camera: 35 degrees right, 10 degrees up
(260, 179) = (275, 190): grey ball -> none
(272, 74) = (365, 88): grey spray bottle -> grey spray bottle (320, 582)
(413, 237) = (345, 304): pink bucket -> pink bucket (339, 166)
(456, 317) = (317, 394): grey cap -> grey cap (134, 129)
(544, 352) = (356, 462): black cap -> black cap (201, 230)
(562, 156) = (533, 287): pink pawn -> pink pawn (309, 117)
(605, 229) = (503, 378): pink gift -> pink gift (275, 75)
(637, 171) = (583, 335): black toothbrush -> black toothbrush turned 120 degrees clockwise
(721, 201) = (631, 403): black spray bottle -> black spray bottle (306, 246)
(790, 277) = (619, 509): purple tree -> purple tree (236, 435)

————————

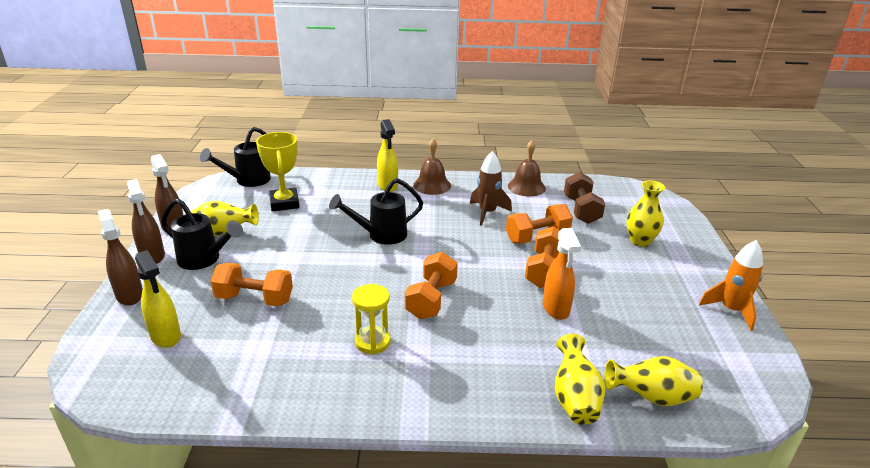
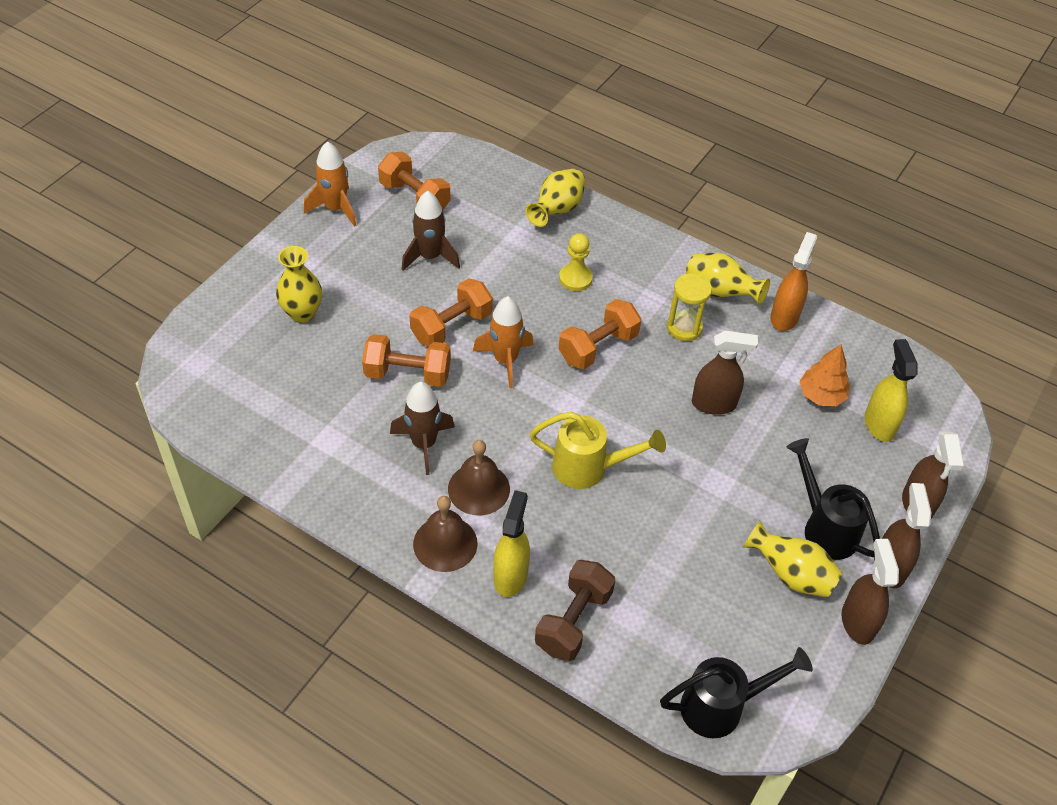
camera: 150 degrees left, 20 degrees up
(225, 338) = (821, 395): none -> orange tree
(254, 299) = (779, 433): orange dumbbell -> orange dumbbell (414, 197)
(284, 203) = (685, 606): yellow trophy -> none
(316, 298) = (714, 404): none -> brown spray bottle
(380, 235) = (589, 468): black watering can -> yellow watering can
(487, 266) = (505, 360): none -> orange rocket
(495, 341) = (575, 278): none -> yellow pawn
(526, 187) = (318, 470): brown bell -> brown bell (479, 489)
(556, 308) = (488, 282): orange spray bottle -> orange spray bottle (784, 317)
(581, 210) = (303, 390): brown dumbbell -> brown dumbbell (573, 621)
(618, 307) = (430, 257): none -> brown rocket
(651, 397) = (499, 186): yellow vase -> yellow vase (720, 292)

————————

Would you copy, unchanged, the stretch of the records above that begins at the line containing "(413, 237) = (345, 304): pink" and ends at the line containing "(790, 277) = (619, 509): purple", and only that?

* _YOUR SOLUTION_:
(413, 237) = (345, 304): pink bucket -> pink bucket (339, 166)
(456, 317) = (317, 394): grey cap -> grey cap (134, 129)
(544, 352) = (356, 462): black cap -> black cap (201, 230)
(562, 156) = (533, 287): pink pawn -> pink pawn (309, 117)
(605, 229) = (503, 378): pink gift -> pink gift (275, 75)
(637, 171) = (583, 335): black toothbrush -> black toothbrush turned 120 degrees clockwise
(721, 201) = (631, 403): black spray bottle -> black spray bottle (306, 246)
(790, 277) = (619, 509): purple tree -> purple tree (236, 435)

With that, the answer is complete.